> Exercise objective
Within the records below, reproduce without change the lines from the line that has "R105: 1.5k (GND, W32) -> 18k (GND, W32)" through the line that has "R1: none -> 1.5M (0V, IC2/in-)", and only those.

> Information given
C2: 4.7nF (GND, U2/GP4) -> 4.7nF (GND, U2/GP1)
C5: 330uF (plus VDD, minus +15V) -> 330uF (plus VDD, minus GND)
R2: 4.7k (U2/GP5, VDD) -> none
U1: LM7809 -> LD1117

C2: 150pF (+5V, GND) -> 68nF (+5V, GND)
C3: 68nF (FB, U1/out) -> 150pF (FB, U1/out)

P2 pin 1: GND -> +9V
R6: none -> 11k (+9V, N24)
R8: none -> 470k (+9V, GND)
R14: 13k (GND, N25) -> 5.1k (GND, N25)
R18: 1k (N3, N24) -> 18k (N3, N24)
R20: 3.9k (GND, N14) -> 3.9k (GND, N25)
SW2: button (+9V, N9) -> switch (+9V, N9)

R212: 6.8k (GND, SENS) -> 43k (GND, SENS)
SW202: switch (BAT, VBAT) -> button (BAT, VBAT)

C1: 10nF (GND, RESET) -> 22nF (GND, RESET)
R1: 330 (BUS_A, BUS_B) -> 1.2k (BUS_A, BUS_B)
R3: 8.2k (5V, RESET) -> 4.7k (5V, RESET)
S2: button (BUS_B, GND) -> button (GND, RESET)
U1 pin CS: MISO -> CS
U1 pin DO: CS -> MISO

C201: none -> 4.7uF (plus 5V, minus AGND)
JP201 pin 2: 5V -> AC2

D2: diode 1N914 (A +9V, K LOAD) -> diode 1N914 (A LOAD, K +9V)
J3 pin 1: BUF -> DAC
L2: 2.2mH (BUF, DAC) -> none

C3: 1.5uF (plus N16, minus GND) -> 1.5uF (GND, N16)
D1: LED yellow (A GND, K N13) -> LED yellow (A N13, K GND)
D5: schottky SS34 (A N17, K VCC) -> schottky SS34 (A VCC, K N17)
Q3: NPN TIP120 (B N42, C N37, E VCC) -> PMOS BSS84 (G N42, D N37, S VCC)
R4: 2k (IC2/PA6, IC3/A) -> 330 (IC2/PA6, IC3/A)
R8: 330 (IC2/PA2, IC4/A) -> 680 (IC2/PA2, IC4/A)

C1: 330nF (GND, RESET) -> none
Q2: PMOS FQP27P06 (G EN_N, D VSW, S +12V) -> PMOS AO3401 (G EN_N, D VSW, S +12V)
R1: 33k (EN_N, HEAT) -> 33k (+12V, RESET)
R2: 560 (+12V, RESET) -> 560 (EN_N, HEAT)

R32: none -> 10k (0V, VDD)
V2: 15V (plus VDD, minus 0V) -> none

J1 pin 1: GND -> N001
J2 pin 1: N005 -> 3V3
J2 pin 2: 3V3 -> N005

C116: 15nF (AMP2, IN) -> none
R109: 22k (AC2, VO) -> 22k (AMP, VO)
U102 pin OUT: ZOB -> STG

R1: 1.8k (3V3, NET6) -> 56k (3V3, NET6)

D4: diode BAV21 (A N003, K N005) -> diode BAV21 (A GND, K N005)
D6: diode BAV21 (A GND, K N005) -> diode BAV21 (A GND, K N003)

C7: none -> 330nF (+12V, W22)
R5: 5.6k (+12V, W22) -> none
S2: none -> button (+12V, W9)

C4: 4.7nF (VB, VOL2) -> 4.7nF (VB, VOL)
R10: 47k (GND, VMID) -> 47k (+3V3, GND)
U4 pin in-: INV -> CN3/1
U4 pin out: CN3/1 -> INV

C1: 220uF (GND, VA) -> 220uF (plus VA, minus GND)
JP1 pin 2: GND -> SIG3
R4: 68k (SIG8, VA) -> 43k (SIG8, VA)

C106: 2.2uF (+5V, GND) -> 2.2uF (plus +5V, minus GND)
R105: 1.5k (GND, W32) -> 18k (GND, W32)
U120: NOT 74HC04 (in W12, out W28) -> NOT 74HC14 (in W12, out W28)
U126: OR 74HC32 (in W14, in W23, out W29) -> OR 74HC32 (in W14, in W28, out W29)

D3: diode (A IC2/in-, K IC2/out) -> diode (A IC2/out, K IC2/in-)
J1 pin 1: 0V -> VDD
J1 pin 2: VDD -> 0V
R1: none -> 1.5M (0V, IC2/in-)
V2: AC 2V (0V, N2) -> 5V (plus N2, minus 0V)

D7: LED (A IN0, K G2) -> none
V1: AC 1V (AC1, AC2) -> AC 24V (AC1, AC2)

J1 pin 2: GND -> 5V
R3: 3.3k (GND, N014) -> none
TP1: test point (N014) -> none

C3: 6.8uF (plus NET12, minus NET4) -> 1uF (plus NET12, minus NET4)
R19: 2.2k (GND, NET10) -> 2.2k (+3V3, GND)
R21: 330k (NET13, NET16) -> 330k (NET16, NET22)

> Answer box
R105: 1.5k (GND, W32) -> 18k (GND, W32)
U120: NOT 74HC04 (in W12, out W28) -> NOT 74HC14 (in W12, out W28)
U126: OR 74HC32 (in W14, in W23, out W29) -> OR 74HC32 (in W14, in W28, out W29)

D3: diode (A IC2/in-, K IC2/out) -> diode (A IC2/out, K IC2/in-)
J1 pin 1: 0V -> VDD
J1 pin 2: VDD -> 0V
R1: none -> 1.5M (0V, IC2/in-)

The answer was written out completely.